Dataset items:
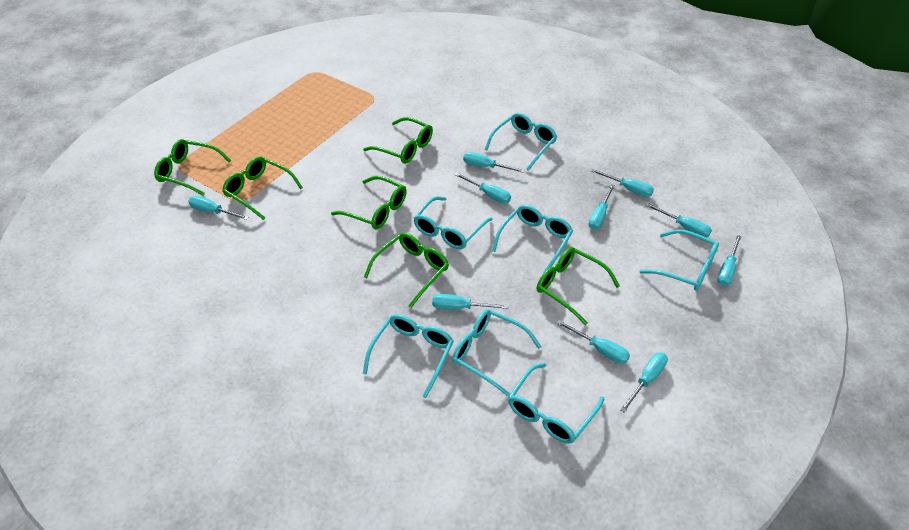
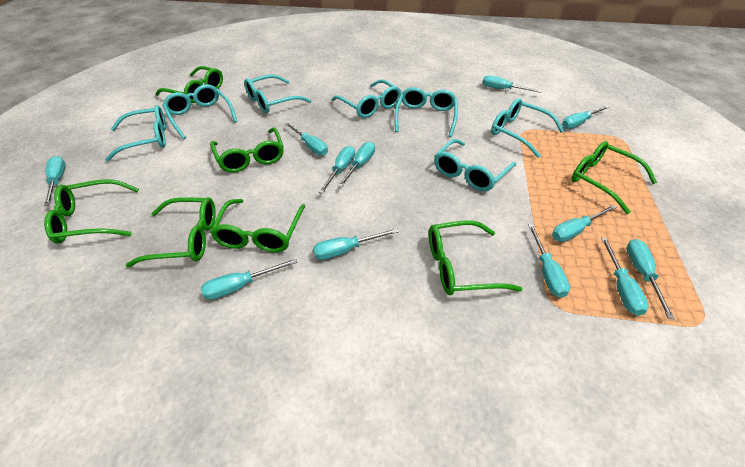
green glasses: 6 -> 7
turquoise screwdriver: 10 -> 12

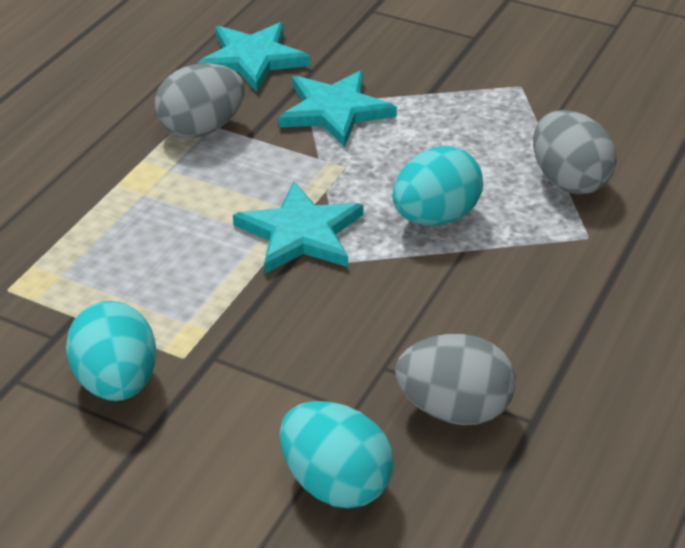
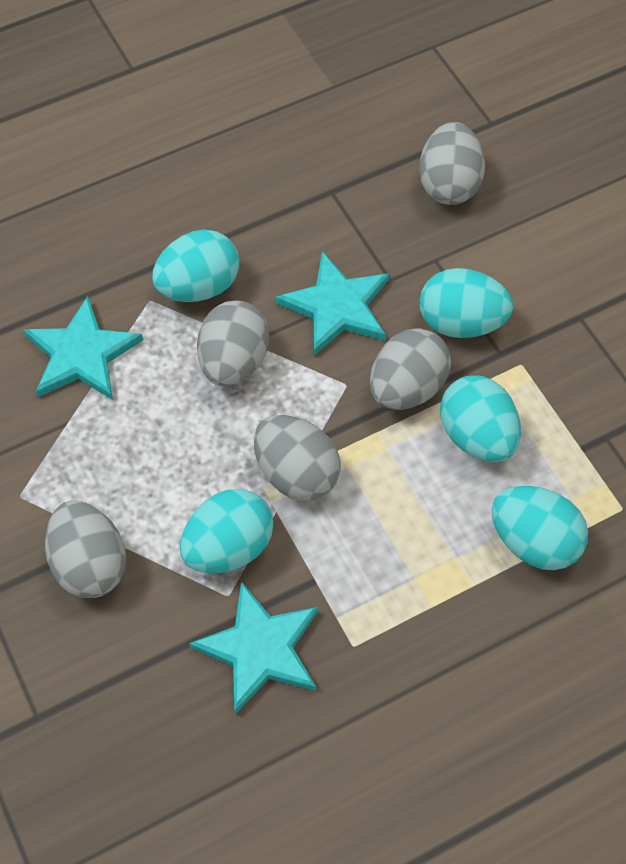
grey egg: 3 -> 5
turquoise egg: 3 -> 5

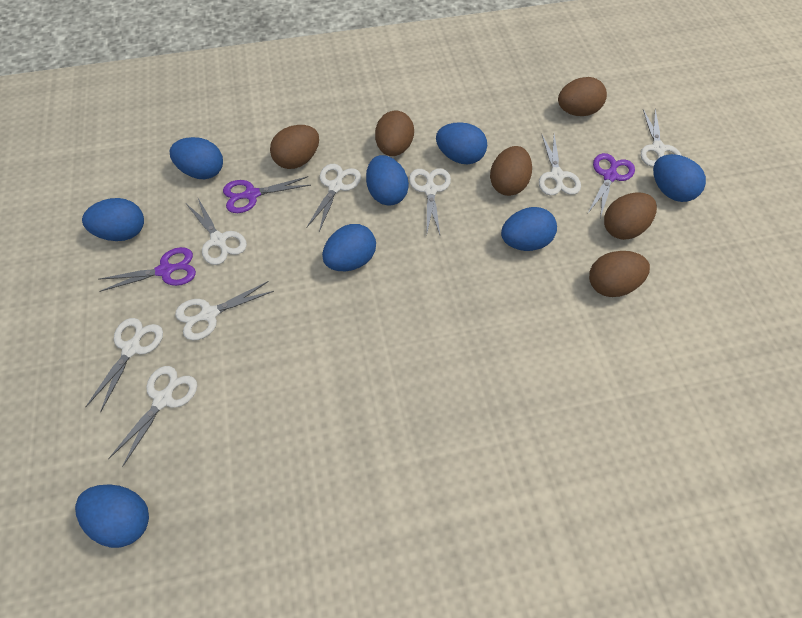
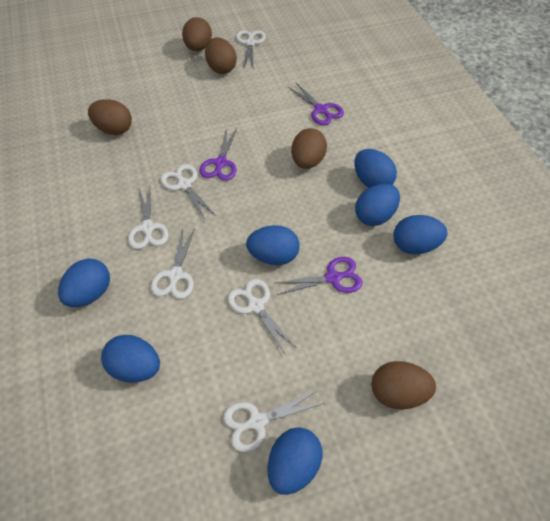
blue egg: 8 -> 7
brown egg: 6 -> 5
white scissors: 8 -> 6

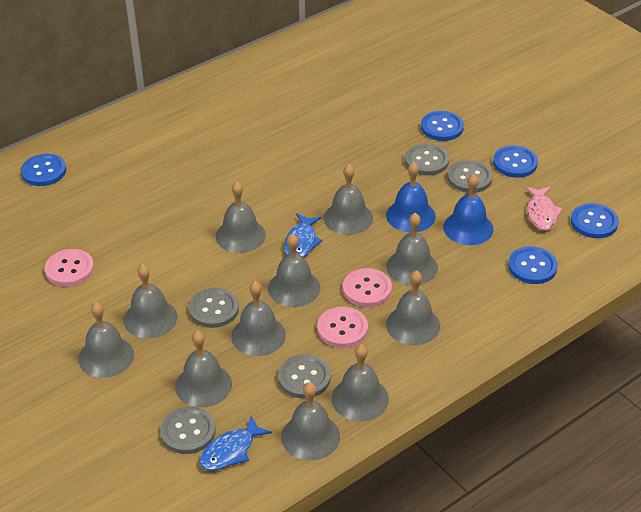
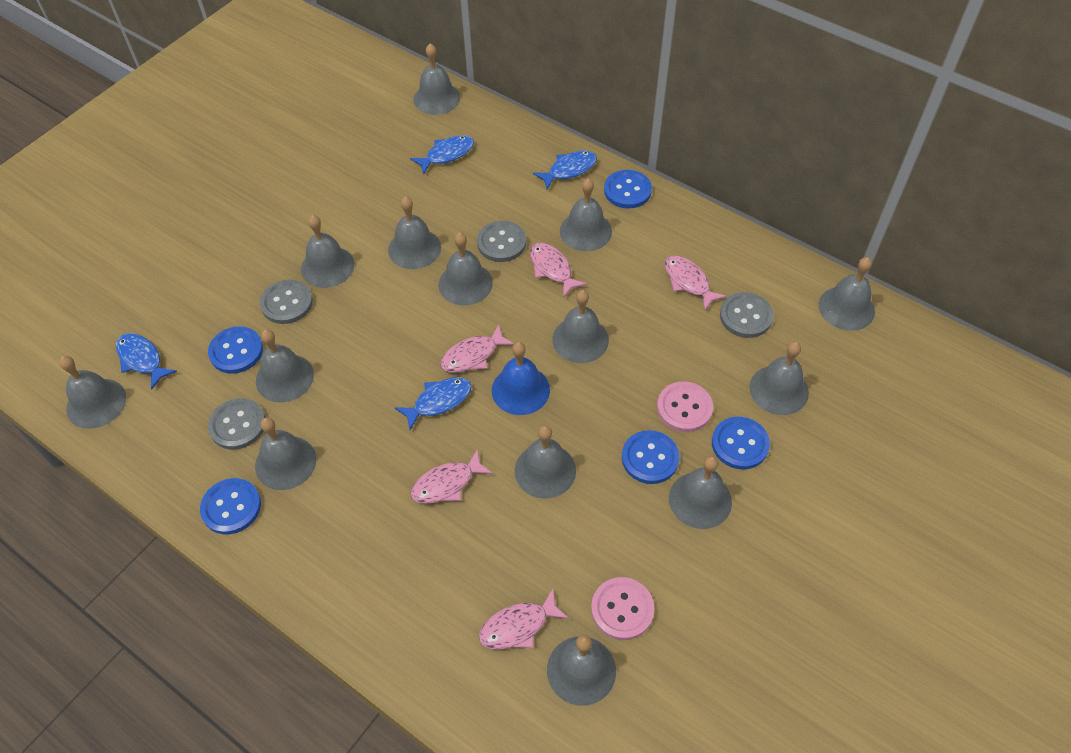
blue bell: 2 -> 1
blue fish: 2 -> 4
grey bell: 11 -> 14
grey button: 5 -> 4
pink button: 3 -> 2
pink fish: 1 -> 5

### TASK DIRECTIONS
Retype, please, exactly the lines that begin with the one containing "blue egg: 8 -> 7" and end at the last line of the entries above, both included, leaving out pictures.

### REPLY TO THE EXERCISE
blue egg: 8 -> 7
brown egg: 6 -> 5
white scissors: 8 -> 6

blue bell: 2 -> 1
blue fish: 2 -> 4
grey bell: 11 -> 14
grey button: 5 -> 4
pink button: 3 -> 2
pink fish: 1 -> 5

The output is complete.